*** SUPPLIED MATERIAL Section Begins ***

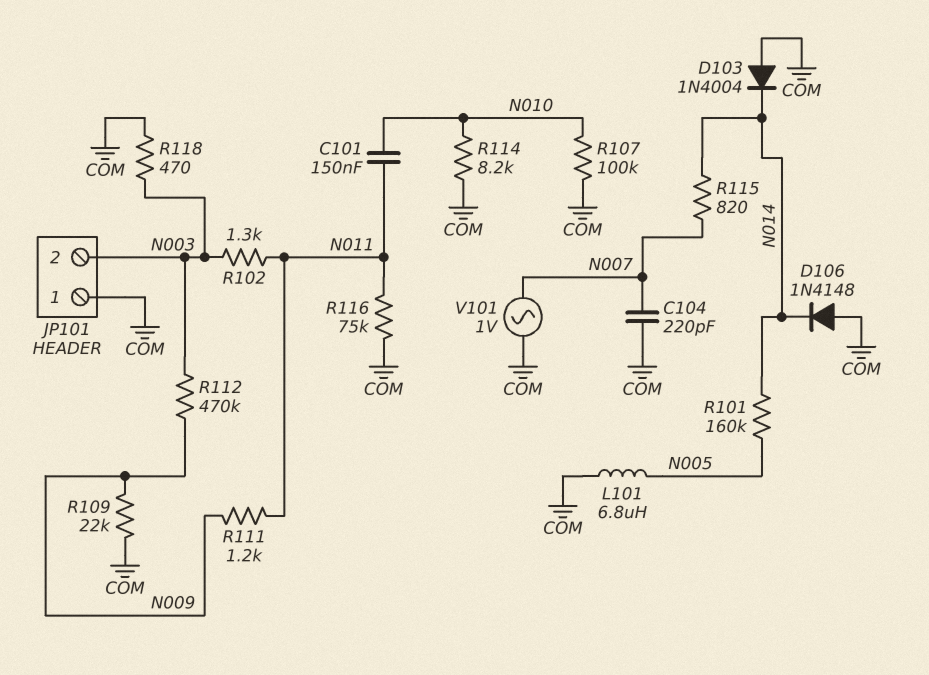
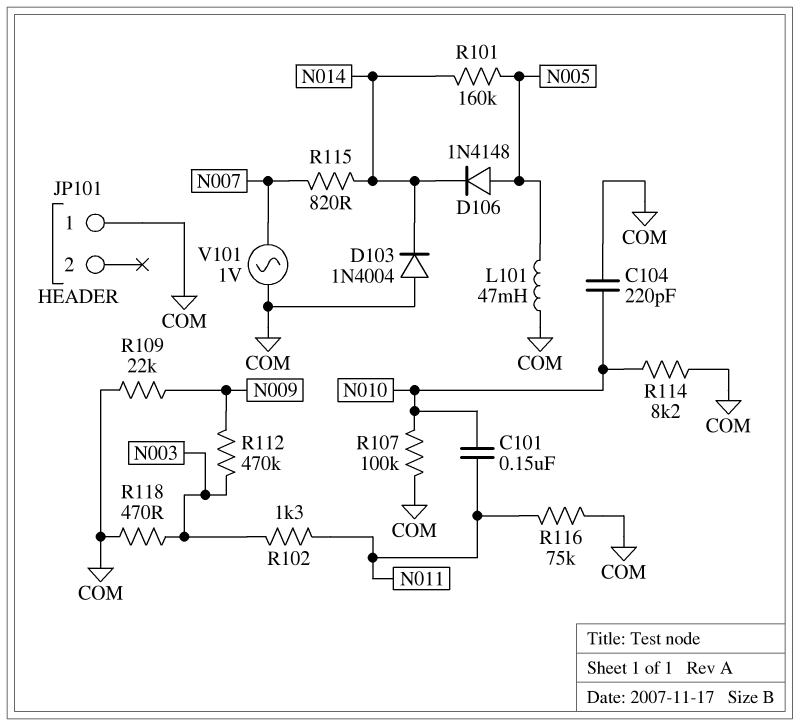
C104: 220pF (COM, N007) -> 220pF (COM, N010)
D106: diode 1N4148 (A COM, K N014) -> diode 1N4148 (A N005, K N014)
JP101 pin 2: N003 -> none
L101: 6.8uH (COM, N005) -> 47mH (COM, N005)
R111: 1.2k (N009, N011) -> none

*** SUPPLIED MATERIAL Section Ends ***

• **REQUIRED ACTION**: Read the data above. Pull out each line in which the string "none" appears.

• **ANSWER TO THIS PROBLEM**:
JP101 pin 2: N003 -> none
R111: 1.2k (N009, N011) -> none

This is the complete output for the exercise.